▶ [DATA TO EXAMINE]
•••••

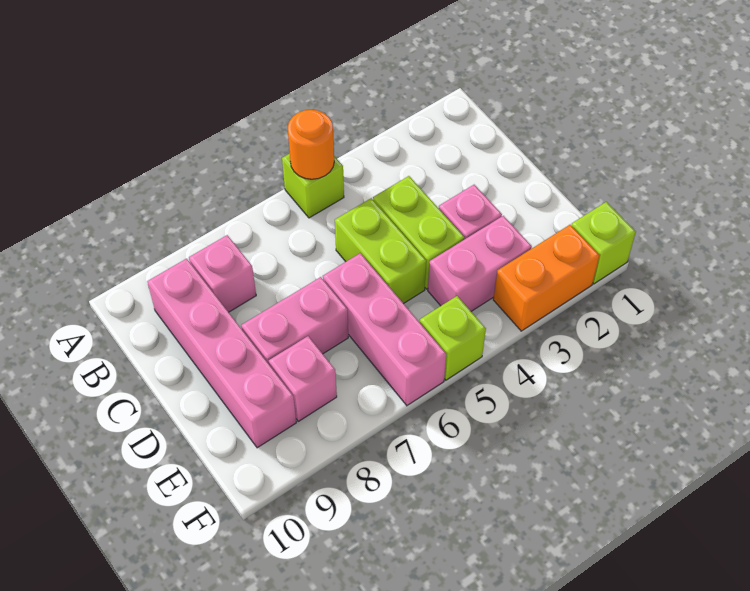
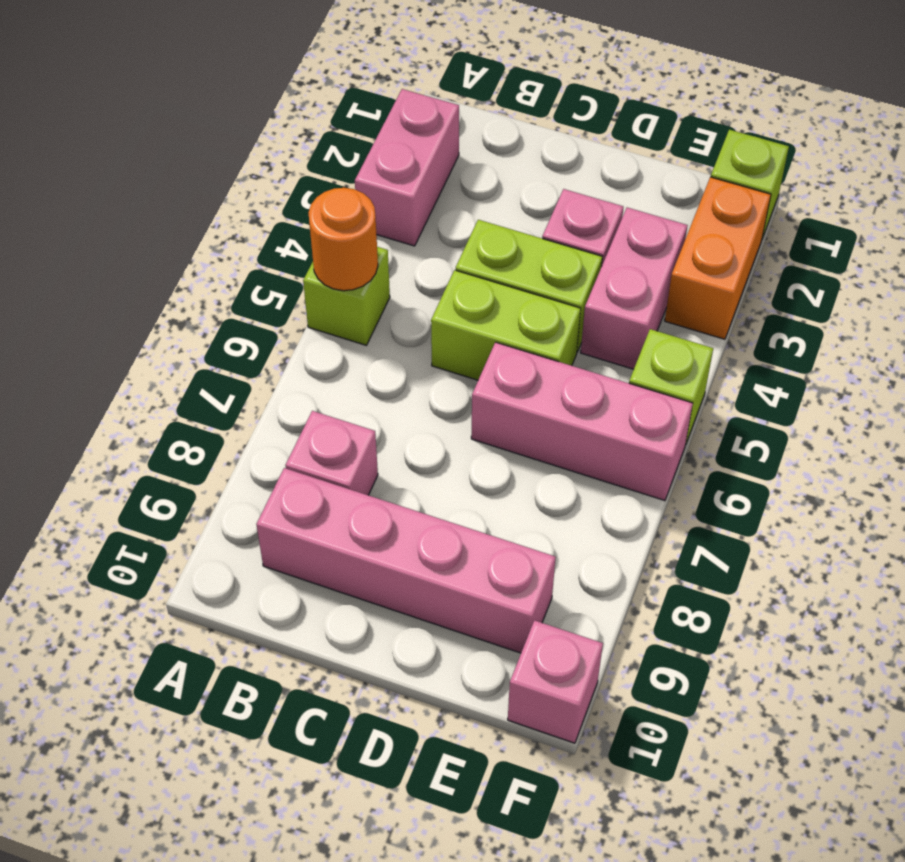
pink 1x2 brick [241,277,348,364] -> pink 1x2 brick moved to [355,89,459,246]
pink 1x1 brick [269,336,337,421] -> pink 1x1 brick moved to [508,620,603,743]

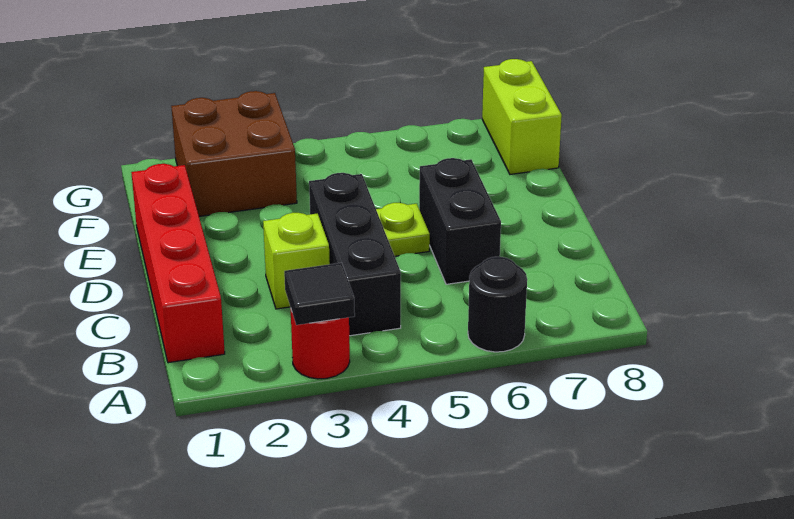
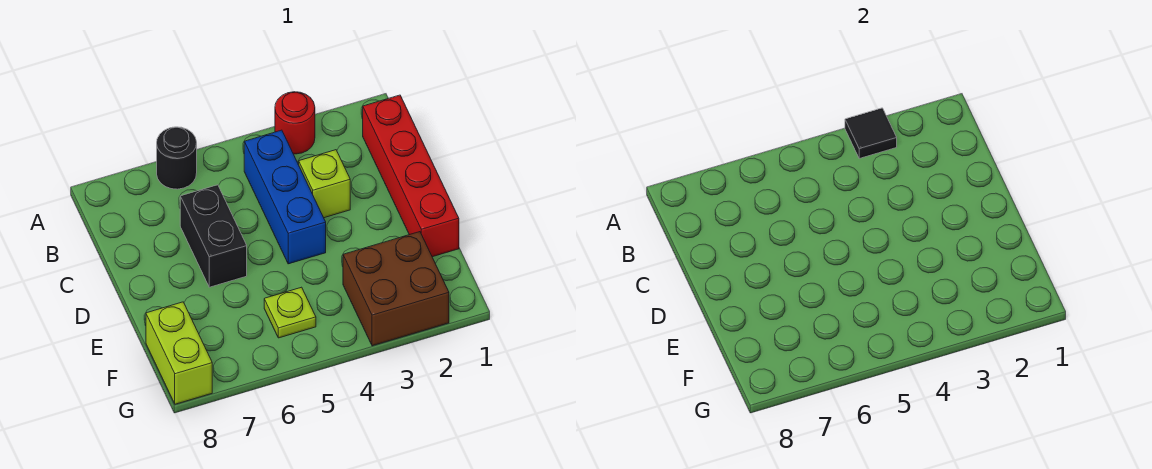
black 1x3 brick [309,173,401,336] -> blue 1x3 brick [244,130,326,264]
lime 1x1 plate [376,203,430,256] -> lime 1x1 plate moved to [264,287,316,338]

•••••

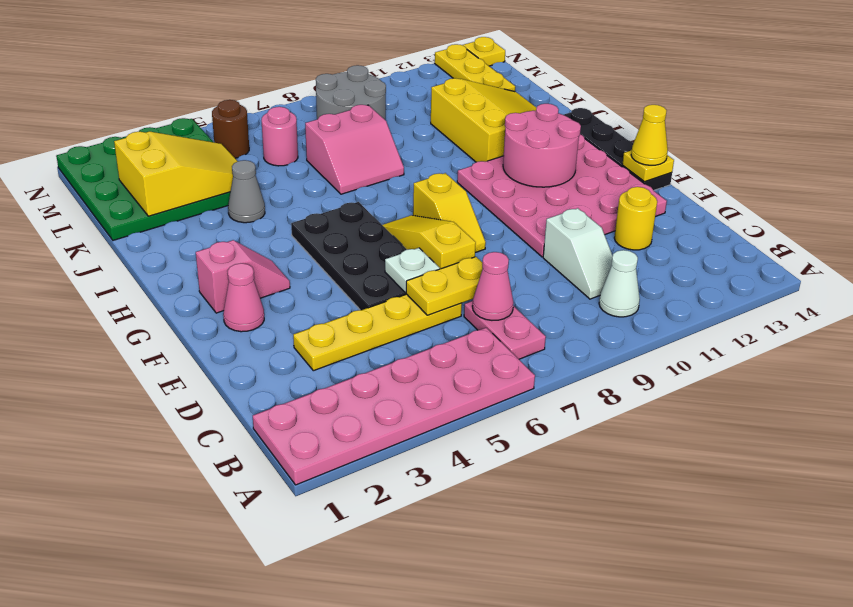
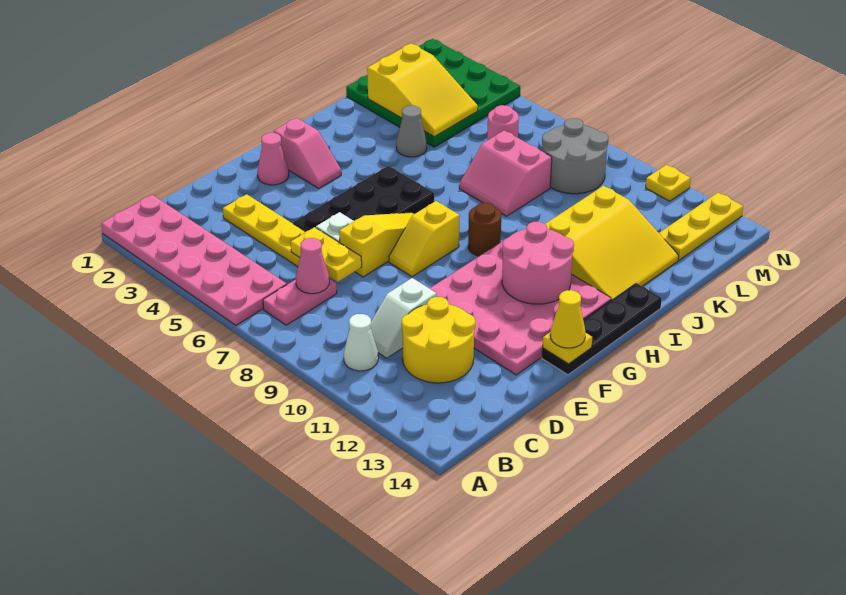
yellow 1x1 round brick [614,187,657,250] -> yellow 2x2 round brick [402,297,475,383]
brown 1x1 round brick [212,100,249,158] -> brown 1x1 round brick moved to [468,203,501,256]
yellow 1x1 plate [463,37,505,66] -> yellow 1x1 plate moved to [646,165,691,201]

•••••

▶ [WHAT TO WORK ON] Write only the number of lines in the entries where the string "yellow" occurs.

▶ [EXERCISE SOLUTION] 2